PROBLEM TO SOLVE:
Repeat each entry as written, dropping any picture you find.

Scene change data
· · ·

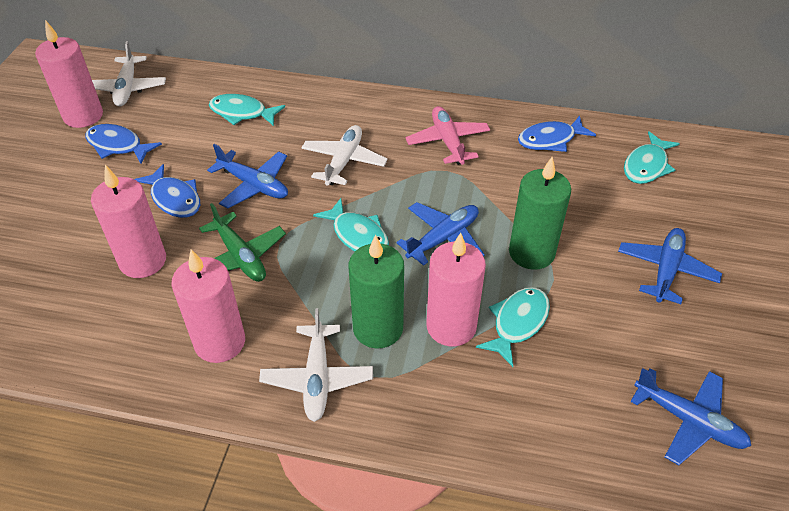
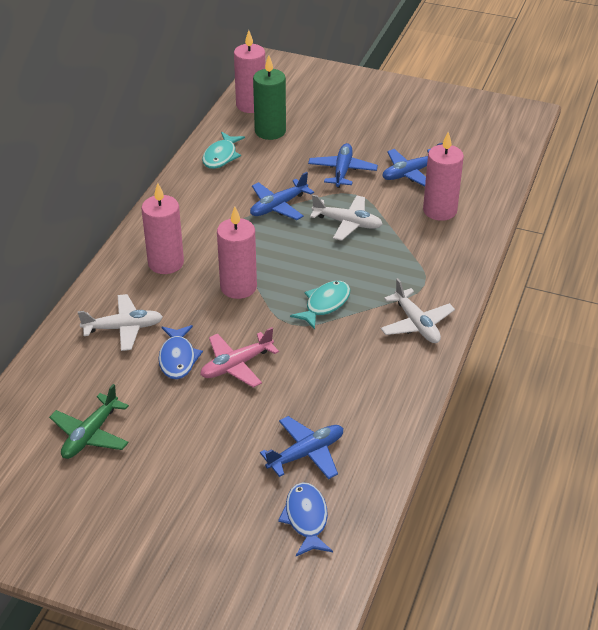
blue fish: 3 -> 2
green candle: 2 -> 1
turquoise fish: 4 -> 2

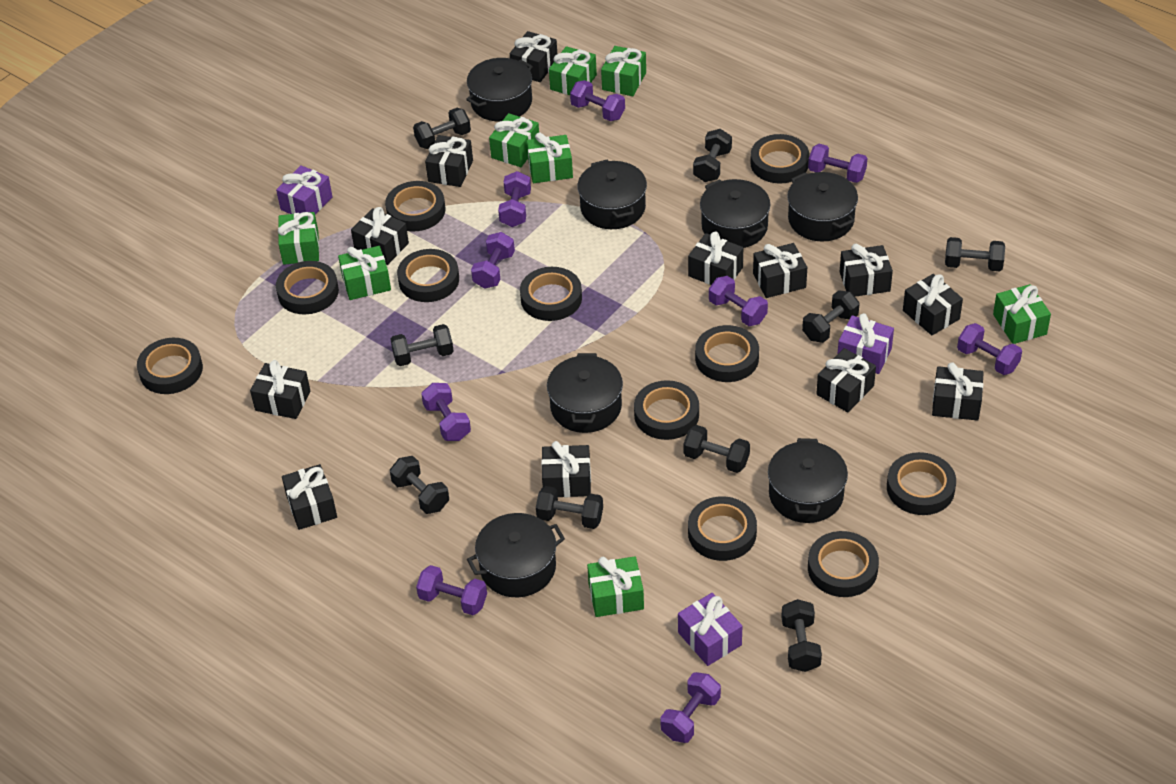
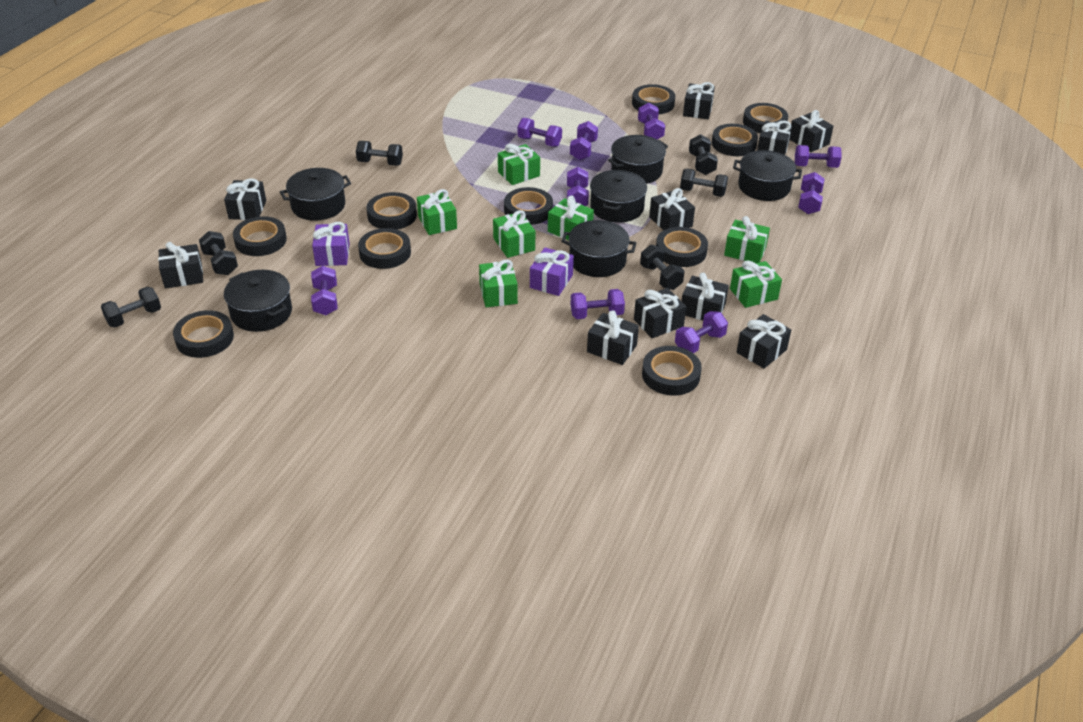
black dumbbell: 9 -> 6
black gift: 12 -> 10
black pot: 7 -> 6
black tape: 11 -> 10
green gift: 8 -> 7
purple gift: 3 -> 2

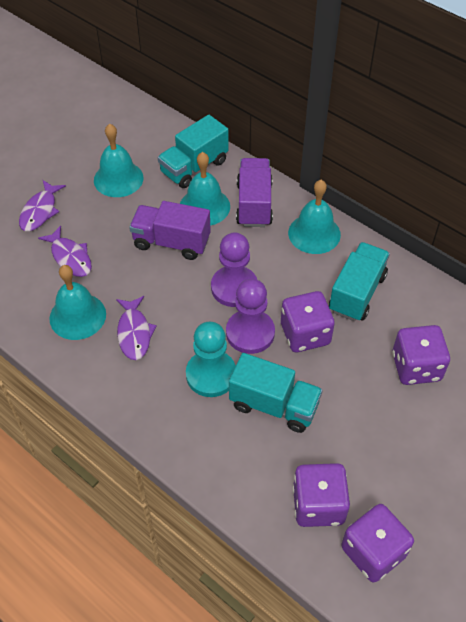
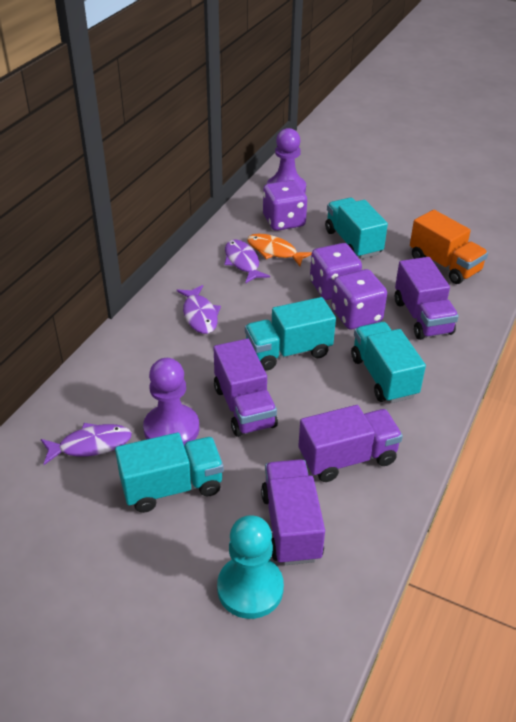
orange fish: 0 -> 1
orange truck: 0 -> 1
purple dice: 4 -> 3
purple truck: 2 -> 4
turquoise bell: 4 -> 0
turquoise truck: 3 -> 4

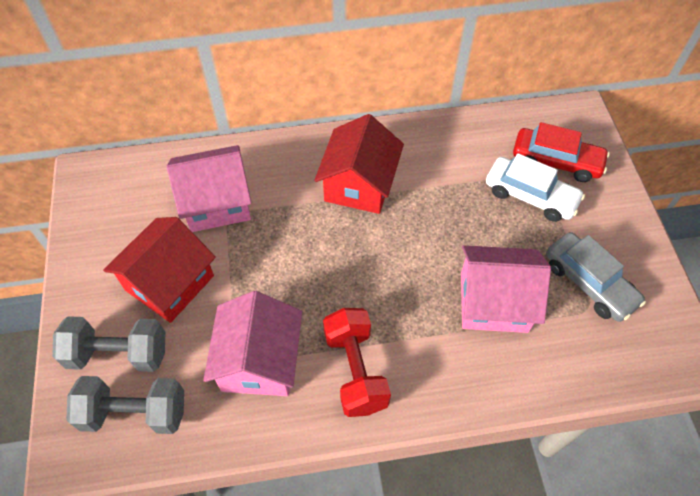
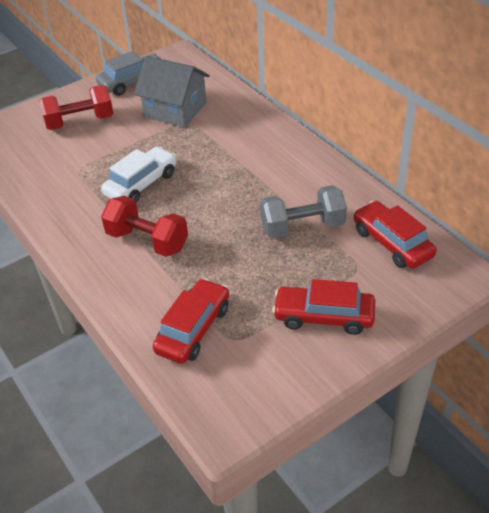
grey dumbbell: 2 -> 1
grey house: 0 -> 1
pink house: 3 -> 0
red car: 1 -> 3
red dumbbell: 1 -> 2
red house: 2 -> 0

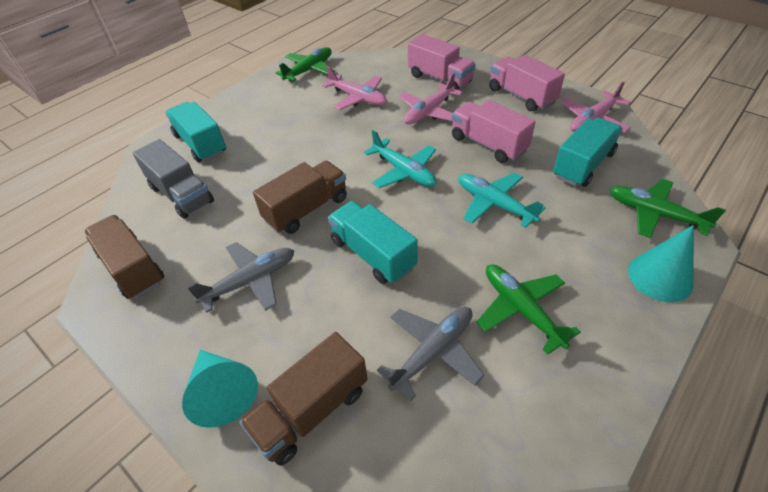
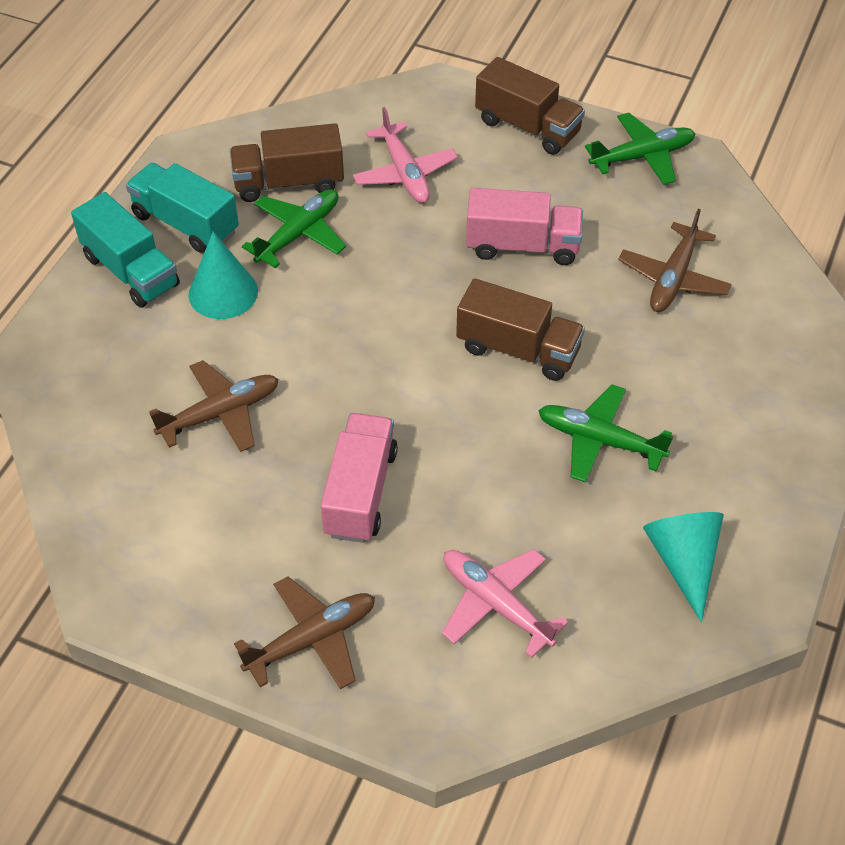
brown plane: 0 -> 3
grey plane: 2 -> 0
grey truck: 1 -> 0
pink plane: 3 -> 2
pink truck: 3 -> 2
turquoise plane: 2 -> 0
turquoise truck: 3 -> 2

· · ·

RESULT OF THIS TASK:
blue fish: 3 -> 2
green candle: 2 -> 1
turquoise fish: 4 -> 2

black dumbbell: 9 -> 6
black gift: 12 -> 10
black pot: 7 -> 6
black tape: 11 -> 10
green gift: 8 -> 7
purple gift: 3 -> 2

orange fish: 0 -> 1
orange truck: 0 -> 1
purple dice: 4 -> 3
purple truck: 2 -> 4
turquoise bell: 4 -> 0
turquoise truck: 3 -> 4

grey dumbbell: 2 -> 1
grey house: 0 -> 1
pink house: 3 -> 0
red car: 1 -> 3
red dumbbell: 1 -> 2
red house: 2 -> 0

brown plane: 0 -> 3
grey plane: 2 -> 0
grey truck: 1 -> 0
pink plane: 3 -> 2
pink truck: 3 -> 2
turquoise plane: 2 -> 0
turquoise truck: 3 -> 2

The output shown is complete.